(Colored object listings)
◇ ◇ ◇ ◇ ◇

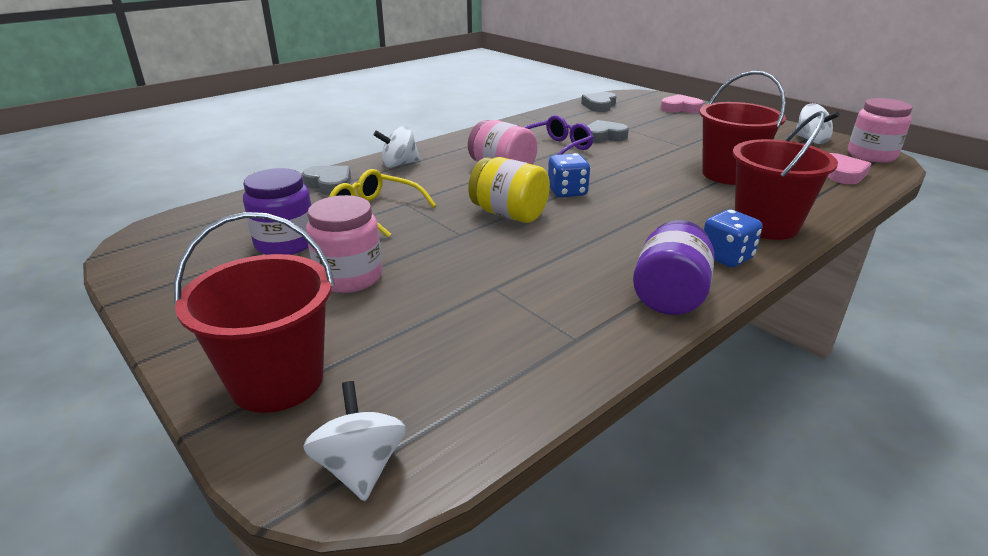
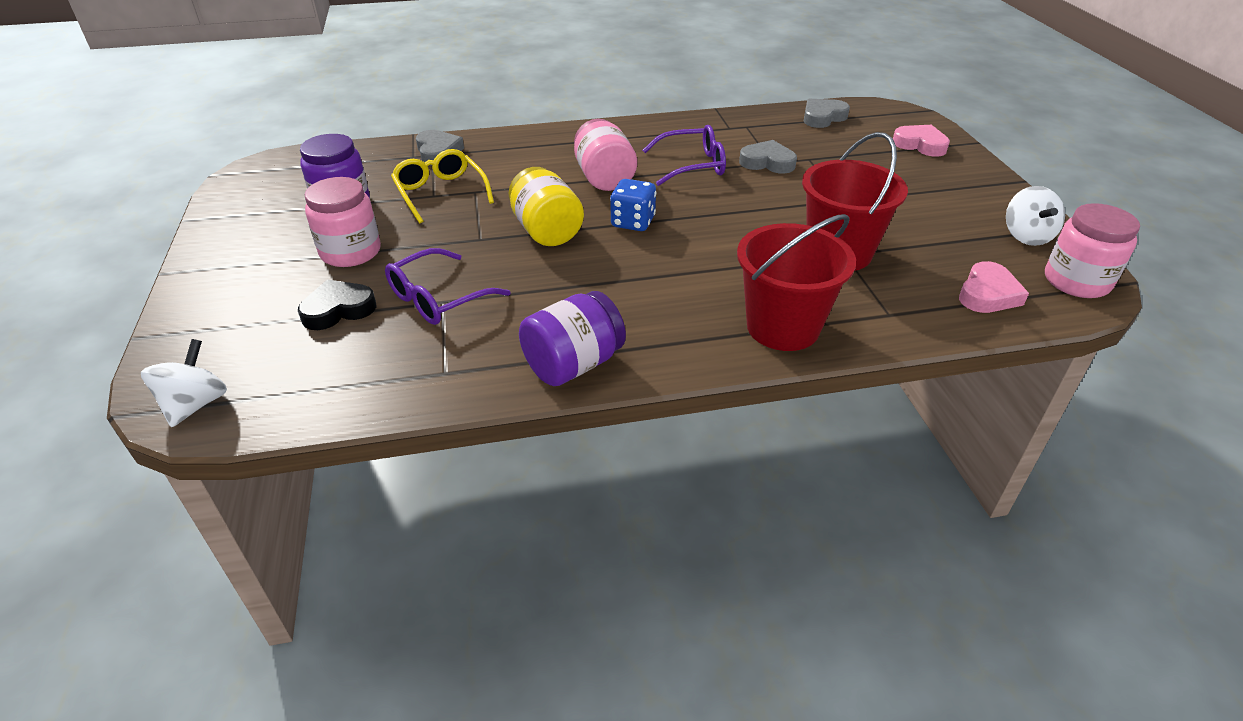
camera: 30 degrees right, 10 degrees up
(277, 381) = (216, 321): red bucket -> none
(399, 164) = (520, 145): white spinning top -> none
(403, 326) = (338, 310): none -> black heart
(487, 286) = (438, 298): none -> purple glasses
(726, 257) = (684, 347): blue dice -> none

◇ ◇ ◇ ◇ ◇

Task details
Copy each line exactly, beginning at the one with "(487, 286) = (438, 298): none" and stopping after the last line of the entries. Include nothing else.

Your solution
(487, 286) = (438, 298): none -> purple glasses
(726, 257) = (684, 347): blue dice -> none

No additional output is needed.